EXERCISE:
The word to look for is "moved". Report every line of the entries below that has it.

SUPPLIED INFORMATION:

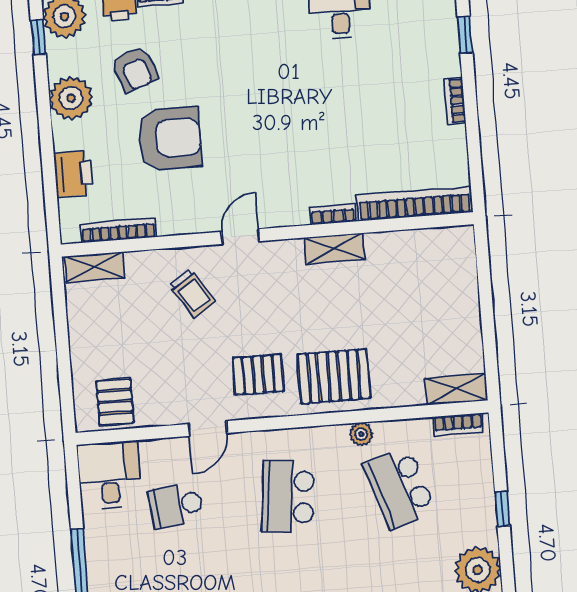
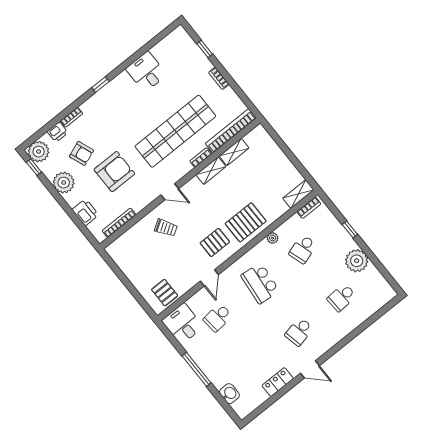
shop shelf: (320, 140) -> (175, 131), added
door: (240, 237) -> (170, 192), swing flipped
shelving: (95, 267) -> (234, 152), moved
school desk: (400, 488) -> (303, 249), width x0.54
---
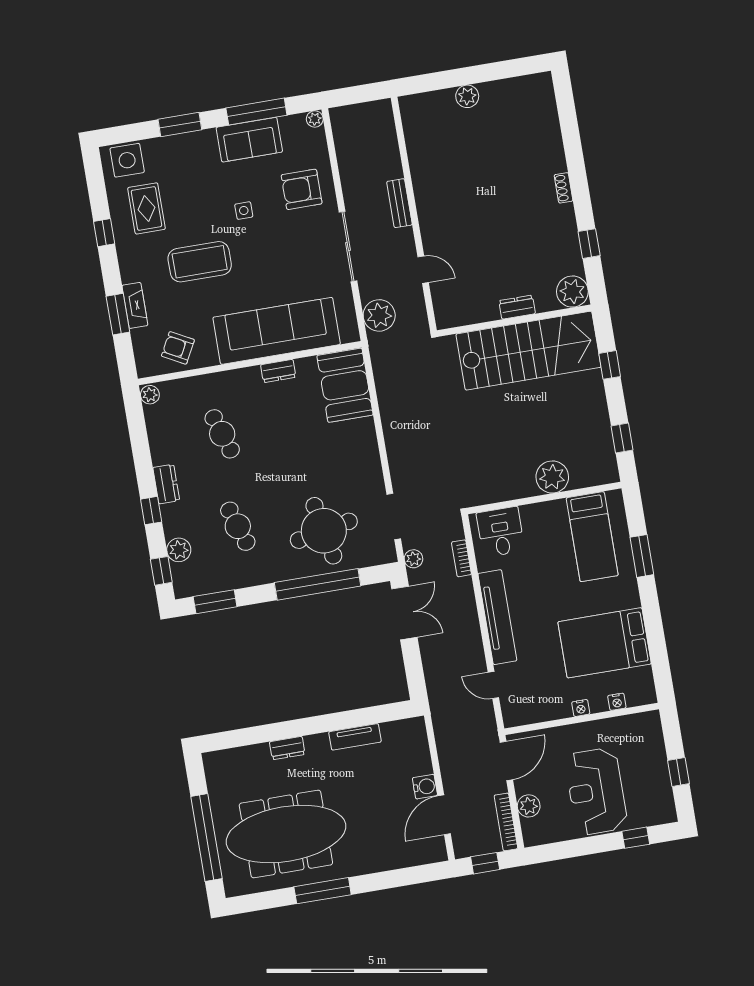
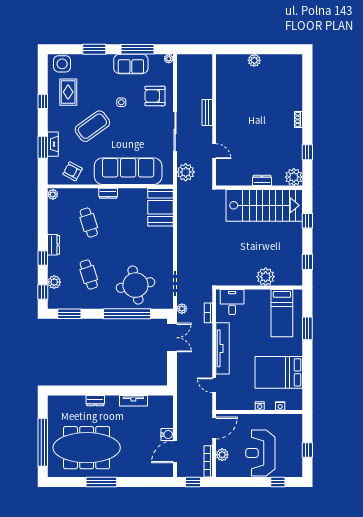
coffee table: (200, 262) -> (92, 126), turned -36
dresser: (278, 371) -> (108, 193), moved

RESULT OF THE EXERCISE:
shelving: (95, 267) -> (234, 152), moved
dresser: (278, 371) -> (108, 193), moved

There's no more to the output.